# TASK BRIEF
Could the lines from the one containing "pink slope A4:A5" through the end of the material below be returned exactly, with nothing else?

# RECORDS FOR THE TASK

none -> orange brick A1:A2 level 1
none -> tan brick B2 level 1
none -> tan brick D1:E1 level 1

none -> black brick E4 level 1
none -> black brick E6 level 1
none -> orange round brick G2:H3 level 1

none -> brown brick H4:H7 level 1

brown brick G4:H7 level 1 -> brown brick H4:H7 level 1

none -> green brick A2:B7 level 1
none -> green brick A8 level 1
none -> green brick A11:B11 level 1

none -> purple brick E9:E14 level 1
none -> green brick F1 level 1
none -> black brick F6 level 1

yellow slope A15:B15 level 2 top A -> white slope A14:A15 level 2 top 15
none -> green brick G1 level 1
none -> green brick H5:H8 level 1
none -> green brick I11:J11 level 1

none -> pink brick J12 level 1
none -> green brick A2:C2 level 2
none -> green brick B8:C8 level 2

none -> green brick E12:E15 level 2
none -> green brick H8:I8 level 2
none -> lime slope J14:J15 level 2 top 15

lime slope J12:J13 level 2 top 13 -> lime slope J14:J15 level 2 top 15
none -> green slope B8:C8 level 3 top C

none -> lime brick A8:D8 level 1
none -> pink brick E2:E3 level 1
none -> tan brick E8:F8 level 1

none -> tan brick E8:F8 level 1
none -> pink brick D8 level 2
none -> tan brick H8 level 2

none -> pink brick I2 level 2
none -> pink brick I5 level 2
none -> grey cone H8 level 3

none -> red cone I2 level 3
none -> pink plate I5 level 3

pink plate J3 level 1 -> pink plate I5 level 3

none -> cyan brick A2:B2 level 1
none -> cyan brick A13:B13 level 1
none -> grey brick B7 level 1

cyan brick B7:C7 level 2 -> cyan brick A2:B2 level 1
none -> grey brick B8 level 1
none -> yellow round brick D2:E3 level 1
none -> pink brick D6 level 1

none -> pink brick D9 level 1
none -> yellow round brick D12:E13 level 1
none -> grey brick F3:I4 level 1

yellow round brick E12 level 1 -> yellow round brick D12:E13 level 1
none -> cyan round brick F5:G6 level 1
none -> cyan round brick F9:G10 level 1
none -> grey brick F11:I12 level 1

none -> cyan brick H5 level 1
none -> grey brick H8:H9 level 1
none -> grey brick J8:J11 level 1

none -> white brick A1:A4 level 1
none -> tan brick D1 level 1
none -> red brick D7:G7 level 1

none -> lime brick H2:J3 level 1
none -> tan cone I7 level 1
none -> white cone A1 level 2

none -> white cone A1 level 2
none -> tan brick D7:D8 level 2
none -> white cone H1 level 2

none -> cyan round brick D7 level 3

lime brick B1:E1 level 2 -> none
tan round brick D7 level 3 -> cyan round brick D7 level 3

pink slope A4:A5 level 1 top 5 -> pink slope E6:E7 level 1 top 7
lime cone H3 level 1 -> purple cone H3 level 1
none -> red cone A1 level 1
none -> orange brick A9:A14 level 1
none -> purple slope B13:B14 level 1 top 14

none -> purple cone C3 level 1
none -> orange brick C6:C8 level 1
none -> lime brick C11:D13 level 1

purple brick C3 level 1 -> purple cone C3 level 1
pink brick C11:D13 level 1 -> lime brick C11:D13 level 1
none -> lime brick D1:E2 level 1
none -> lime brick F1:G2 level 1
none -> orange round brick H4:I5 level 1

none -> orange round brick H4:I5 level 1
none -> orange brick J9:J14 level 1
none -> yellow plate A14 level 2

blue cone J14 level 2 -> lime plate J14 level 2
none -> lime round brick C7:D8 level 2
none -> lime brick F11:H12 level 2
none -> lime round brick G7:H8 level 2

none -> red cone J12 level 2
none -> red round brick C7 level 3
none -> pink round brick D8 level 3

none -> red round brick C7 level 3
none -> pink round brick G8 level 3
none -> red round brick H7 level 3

# FINISHED EXERCISE
pink slope A4:A5 level 1 top 5 -> pink slope E6:E7 level 1 top 7
lime cone H3 level 1 -> purple cone H3 level 1
none -> red cone A1 level 1
none -> orange brick A9:A14 level 1
none -> purple slope B13:B14 level 1 top 14

none -> purple cone C3 level 1
none -> orange brick C6:C8 level 1
none -> lime brick C11:D13 level 1

purple brick C3 level 1 -> purple cone C3 level 1
pink brick C11:D13 level 1 -> lime brick C11:D13 level 1
none -> lime brick D1:E2 level 1
none -> lime brick F1:G2 level 1
none -> orange round brick H4:I5 level 1

none -> orange round brick H4:I5 level 1
none -> orange brick J9:J14 level 1
none -> yellow plate A14 level 2

blue cone J14 level 2 -> lime plate J14 level 2
none -> lime round brick C7:D8 level 2
none -> lime brick F11:H12 level 2
none -> lime round brick G7:H8 level 2

none -> red cone J12 level 2
none -> red round brick C7 level 3
none -> pink round brick D8 level 3

none -> red round brick C7 level 3
none -> pink round brick G8 level 3
none -> red round brick H7 level 3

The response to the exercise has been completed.